How many lines in the records below contain the word "Ente"? State only that number.

Recorded data:
▼

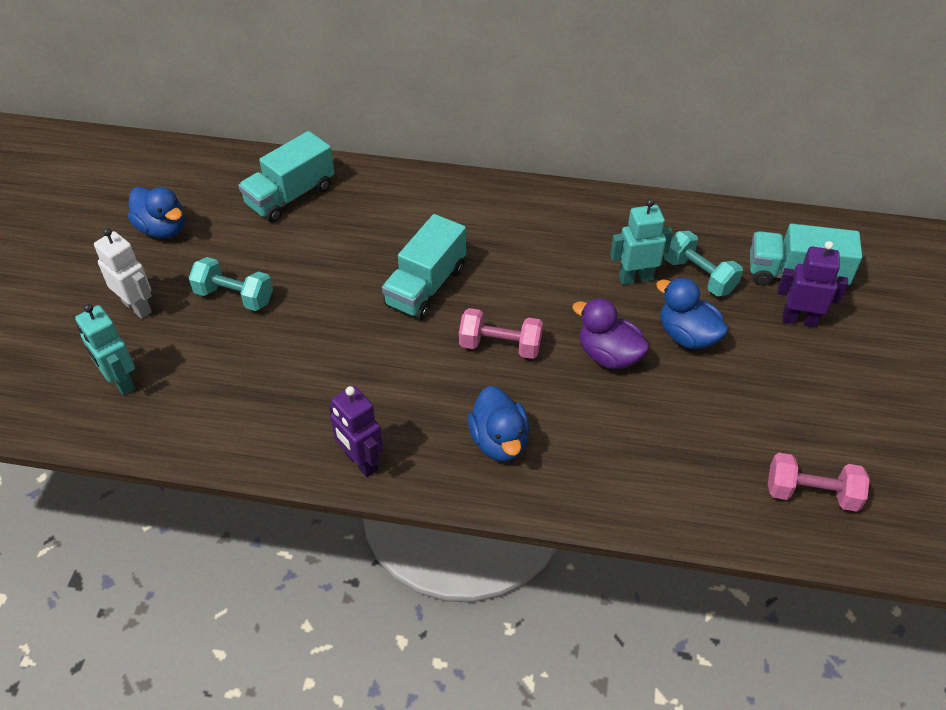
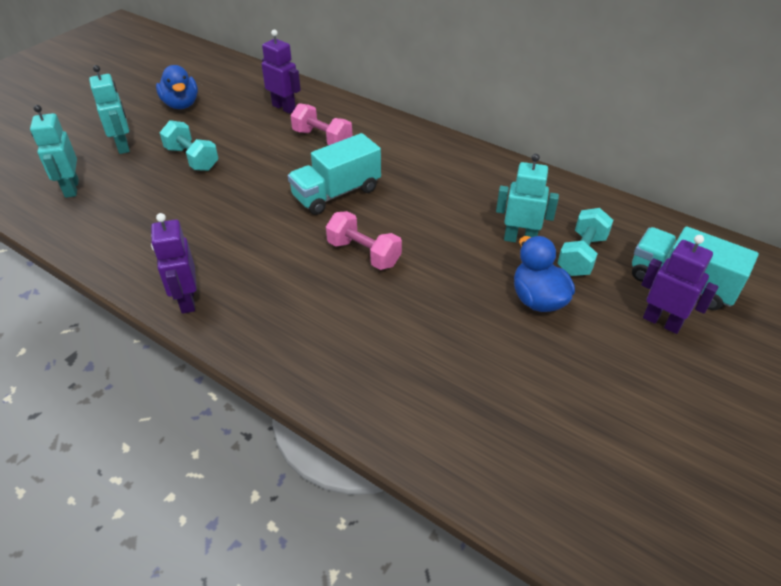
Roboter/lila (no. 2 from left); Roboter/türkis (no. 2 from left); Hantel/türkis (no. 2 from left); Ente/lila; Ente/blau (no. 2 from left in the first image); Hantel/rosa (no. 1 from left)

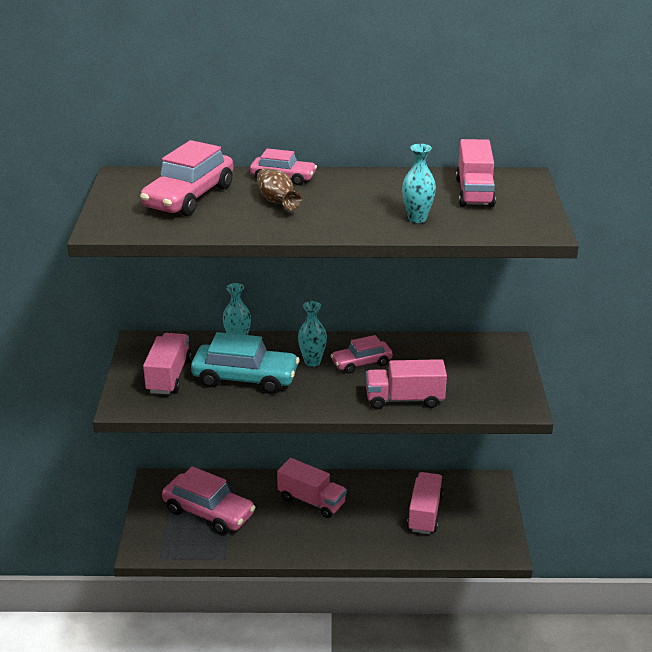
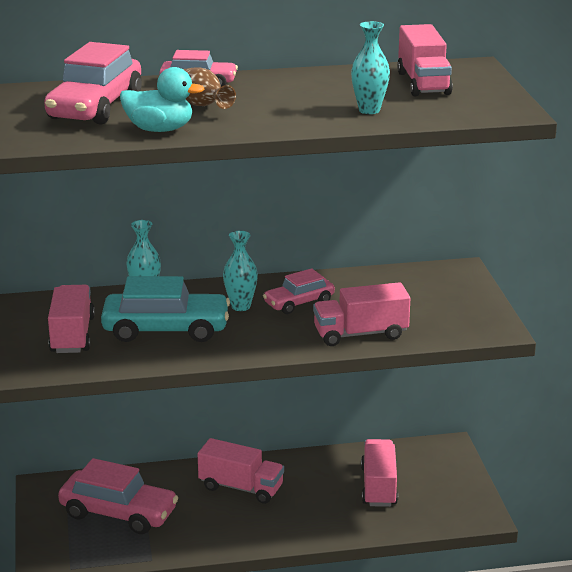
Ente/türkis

▲
▼

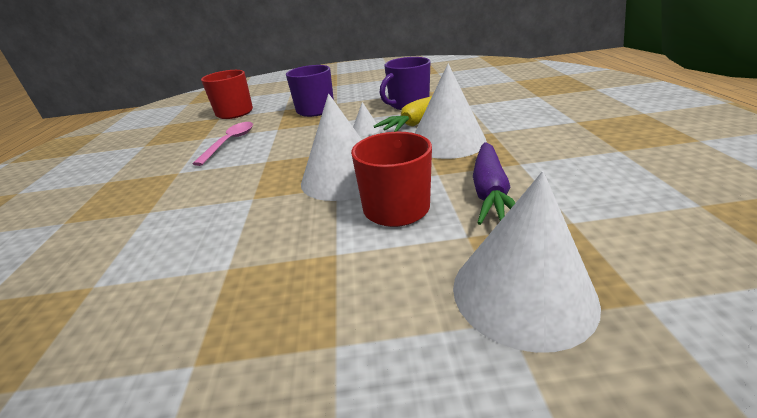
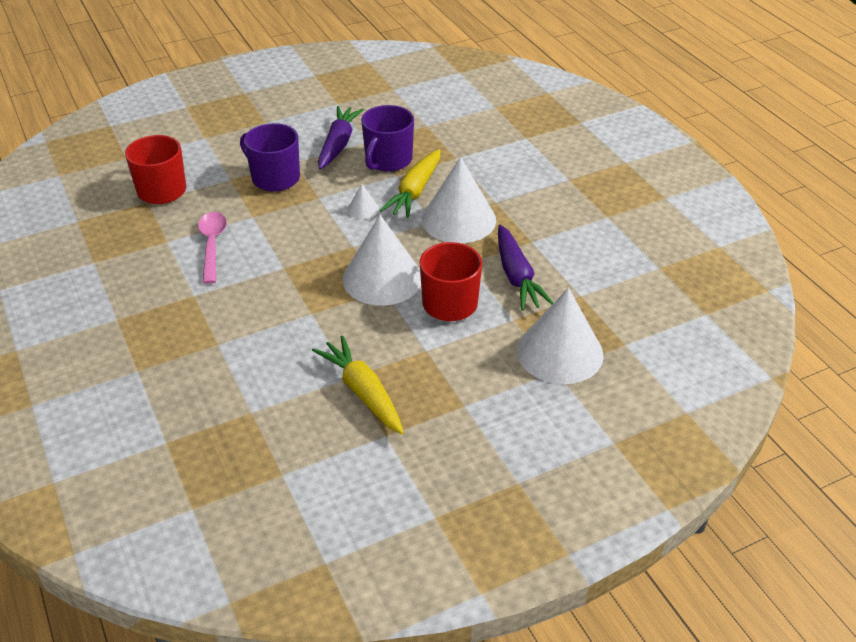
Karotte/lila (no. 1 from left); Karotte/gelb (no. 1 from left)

▲

Solution for this problem: 2